• What is required:
Repeat exactly the line with "RFID pin VCC: 3V3 -> none" and each line after it to the end of the data below; pictures stay out.

• Supplied material:
⟨
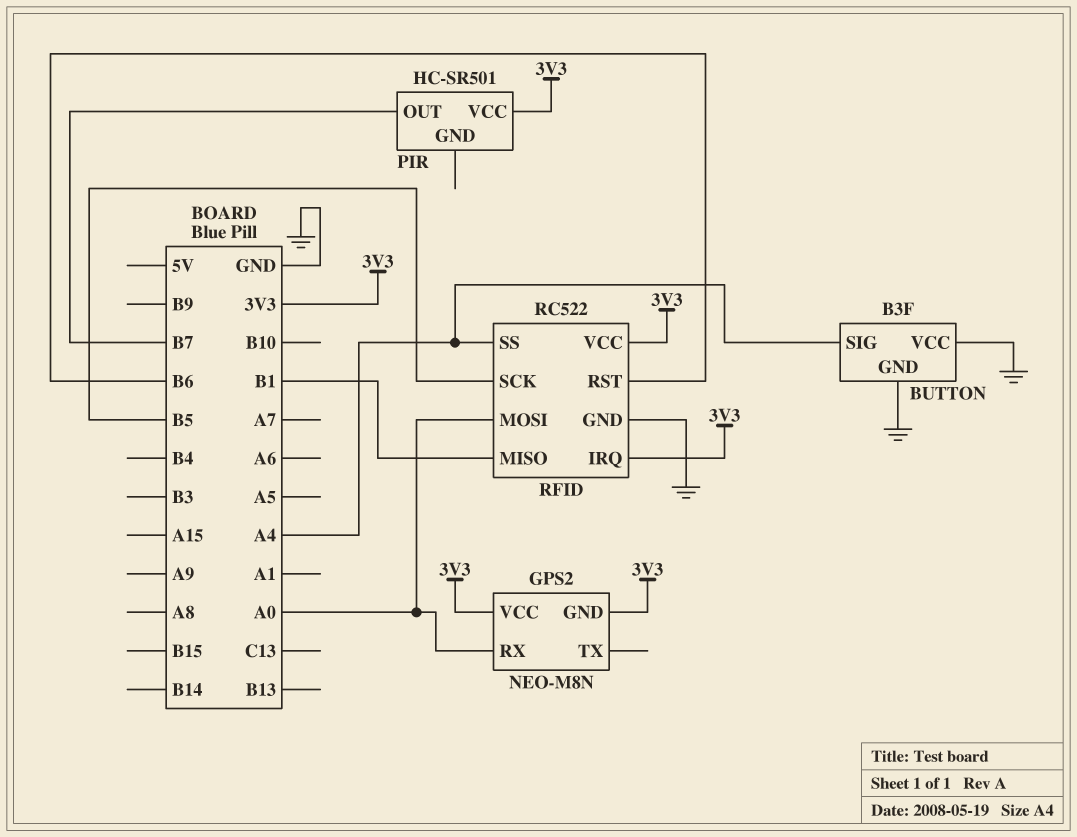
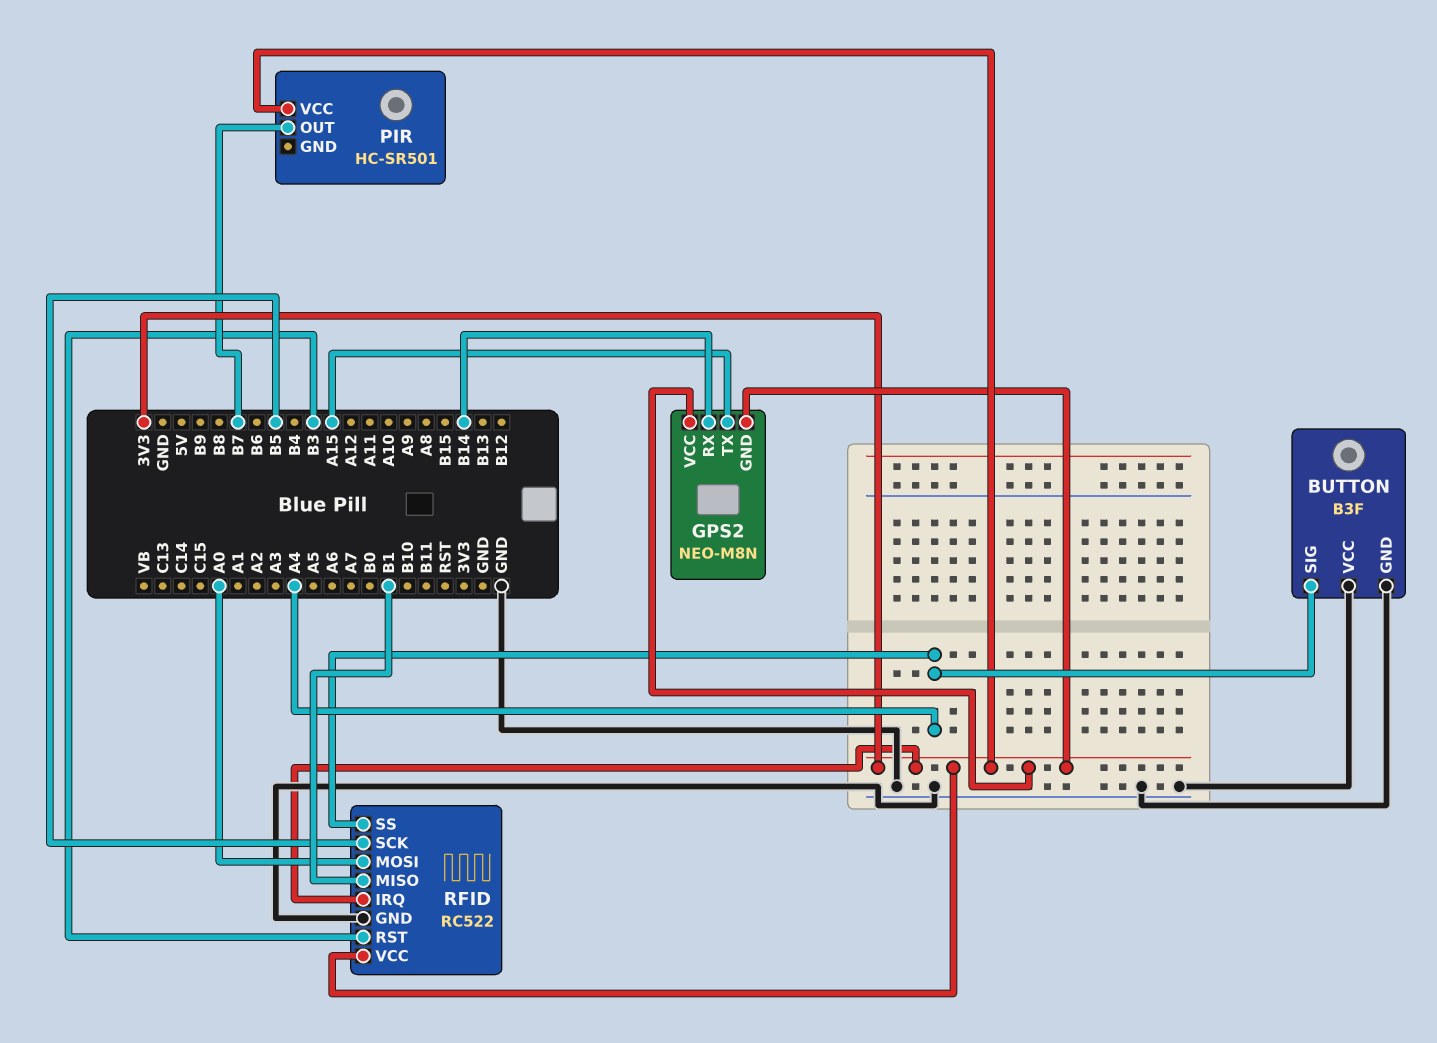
GPS2 pin RX: A0 -> B14
GPS2 pin TX: none -> A15
RFID pin RST: B6 -> B3

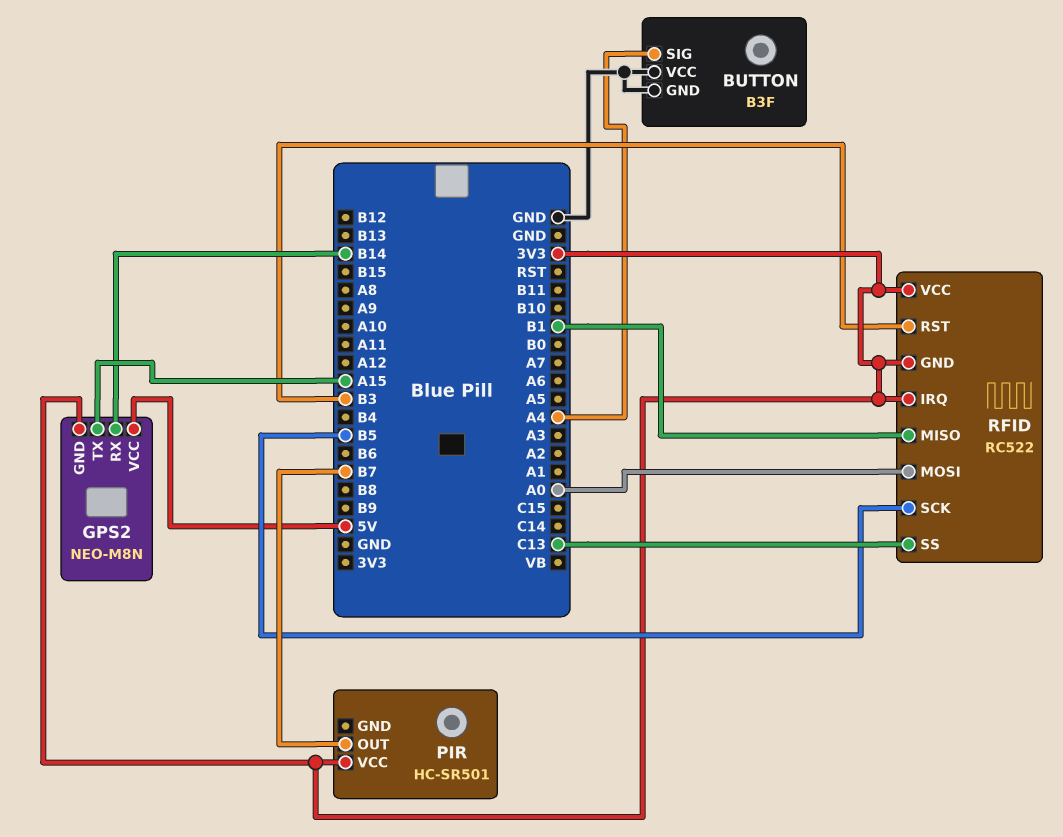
GPS2 pin VCC: 3V3 -> 5V
RFID pin GND: GND -> 3V3
RFID pin SS: A4 -> C13

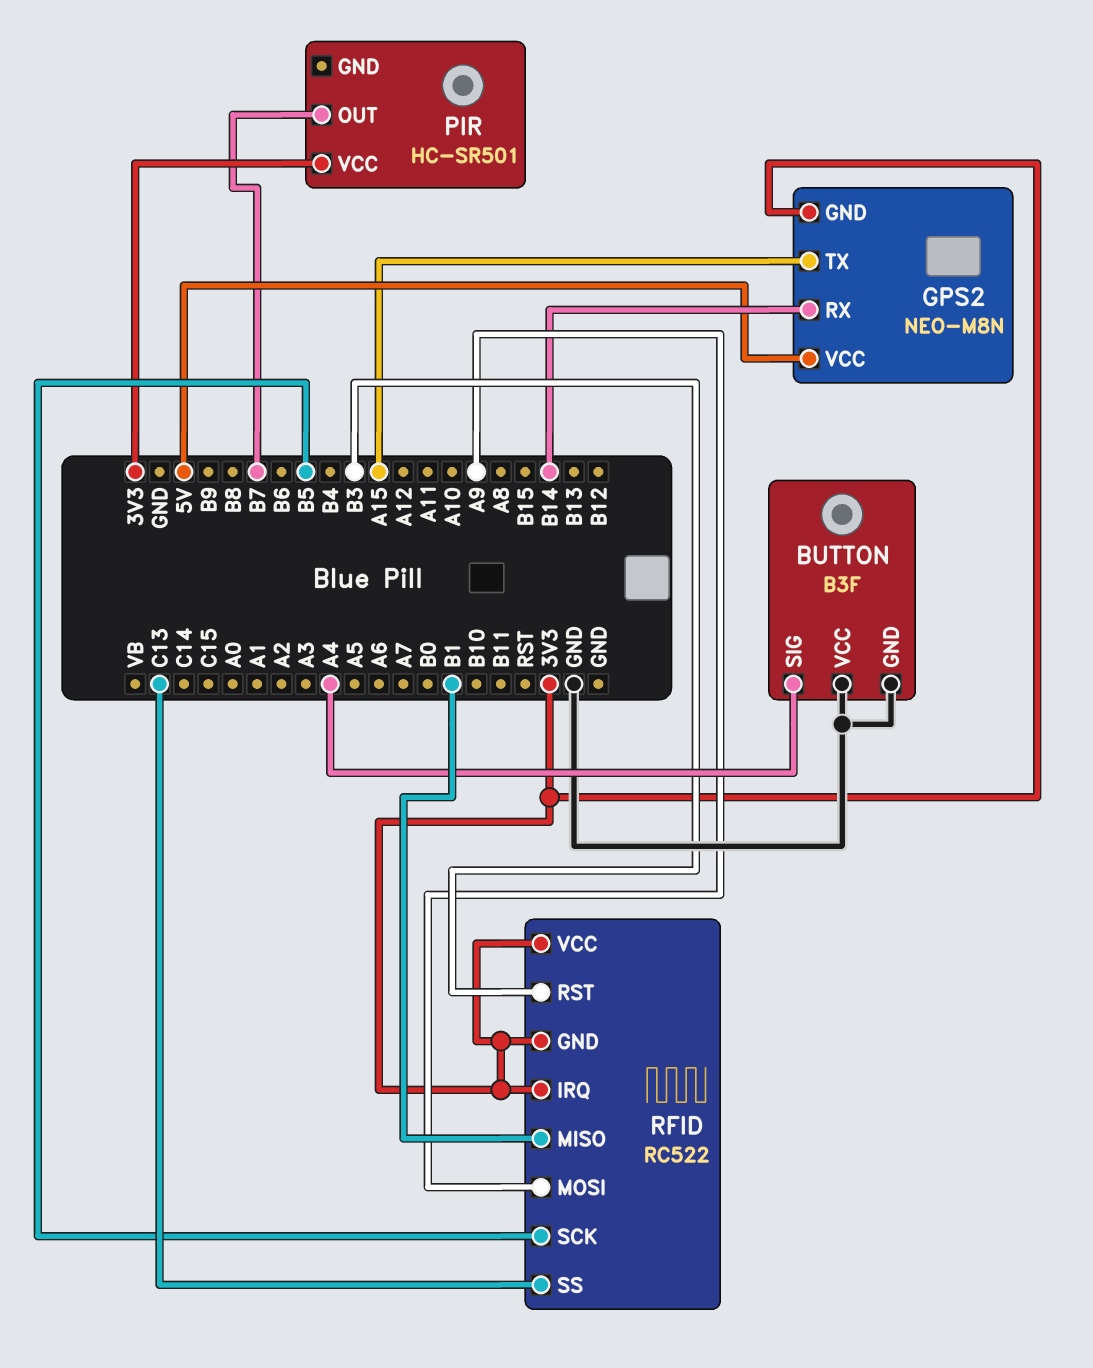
RFID pin MOSI: A0 -> A9

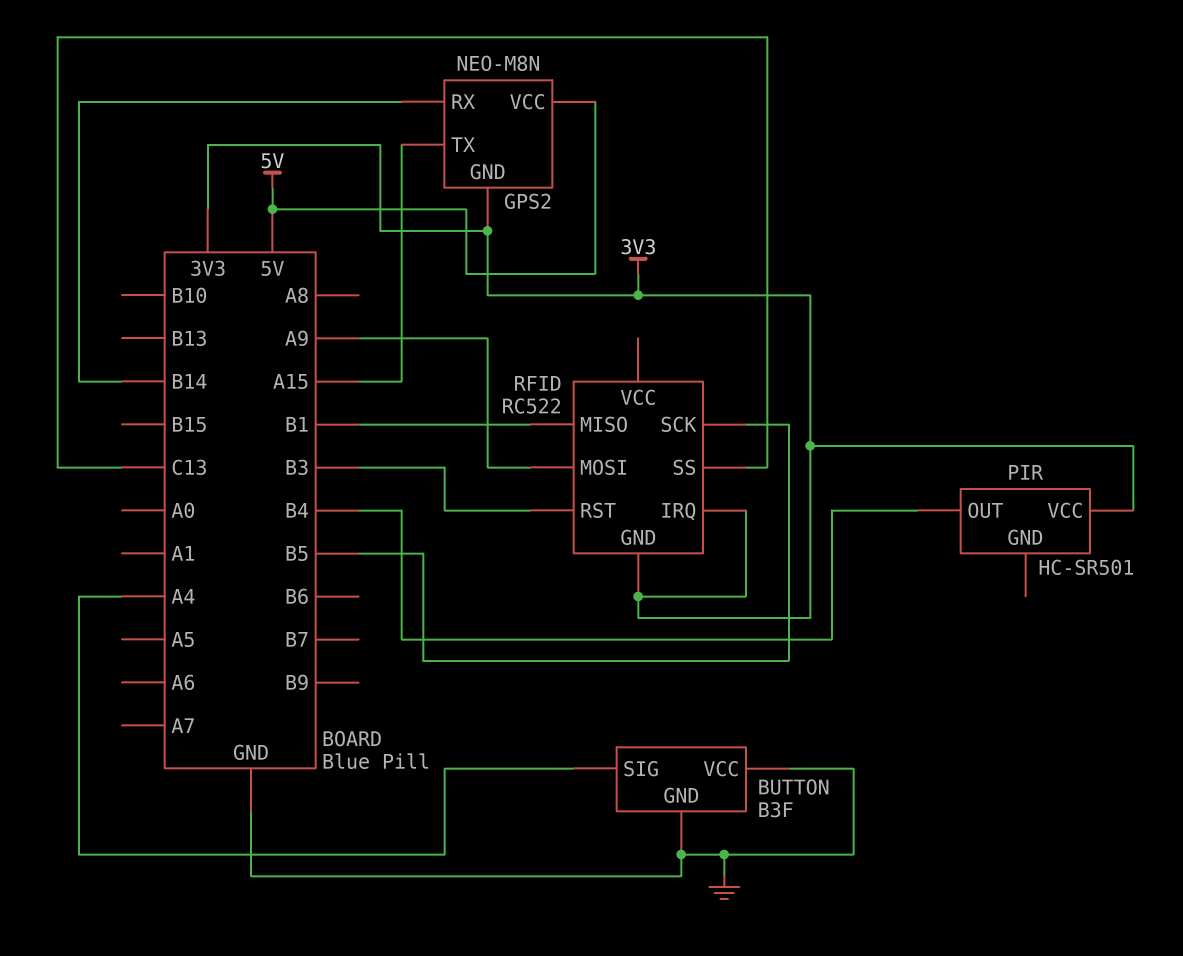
PIR pin OUT: B7 -> B4
RFID pin VCC: 3V3 -> none

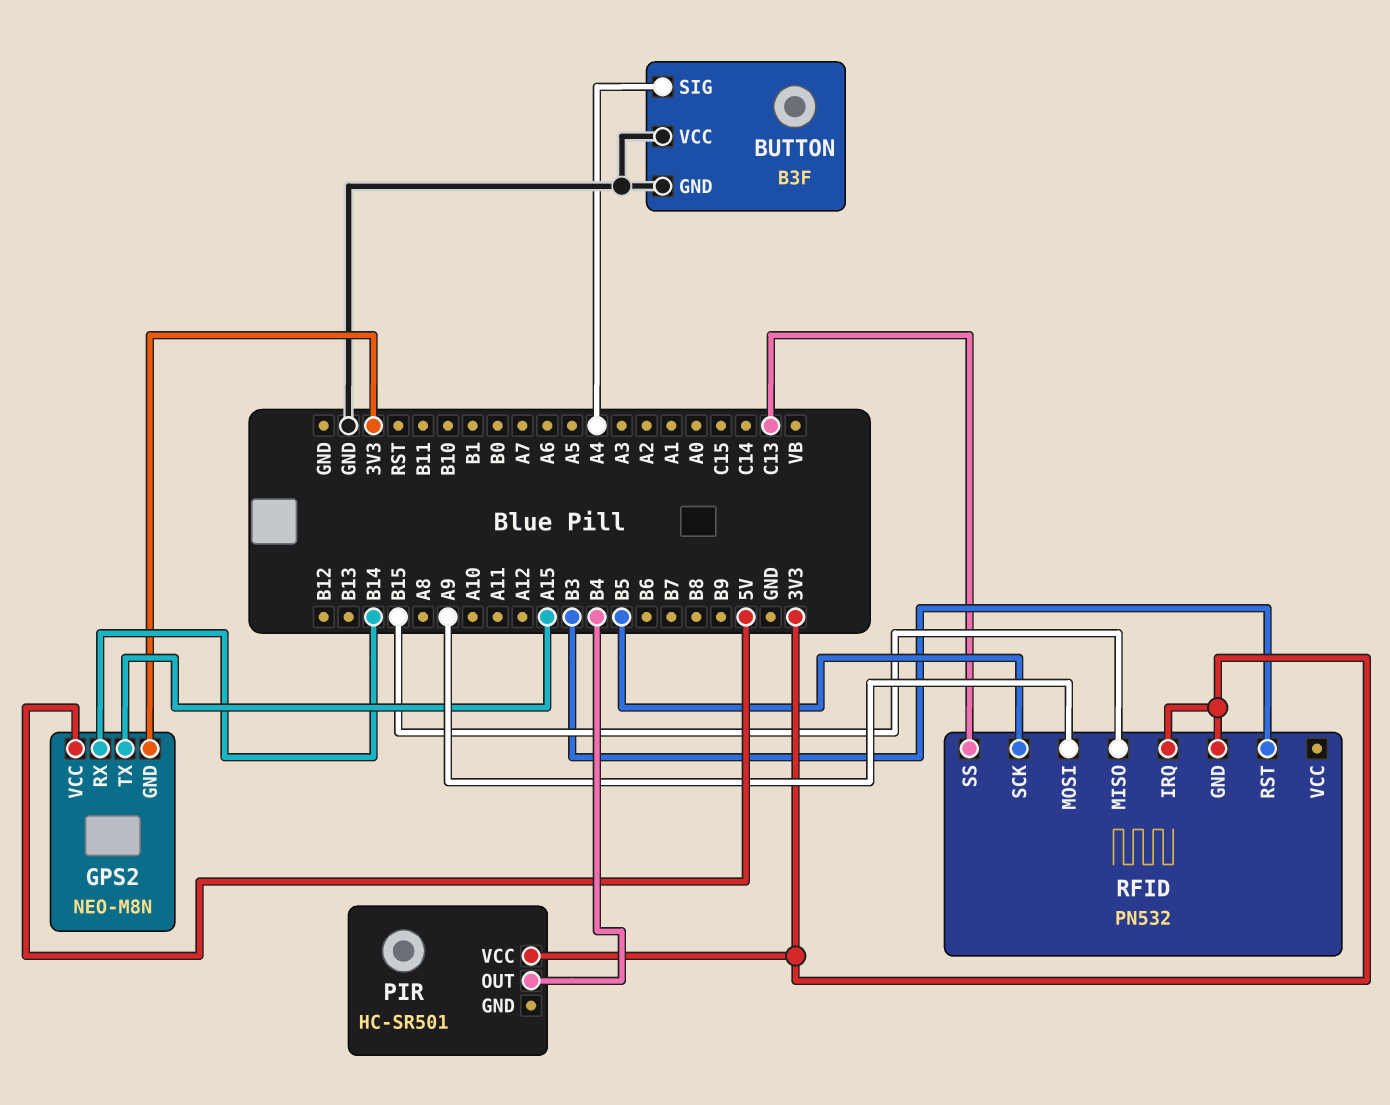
RFID: RC522 -> PN532
RFID pin MISO: B1 -> B15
⟩
• Exercise answer:
RFID pin VCC: 3V3 -> none

RFID: RC522 -> PN532
RFID pin MISO: B1 -> B15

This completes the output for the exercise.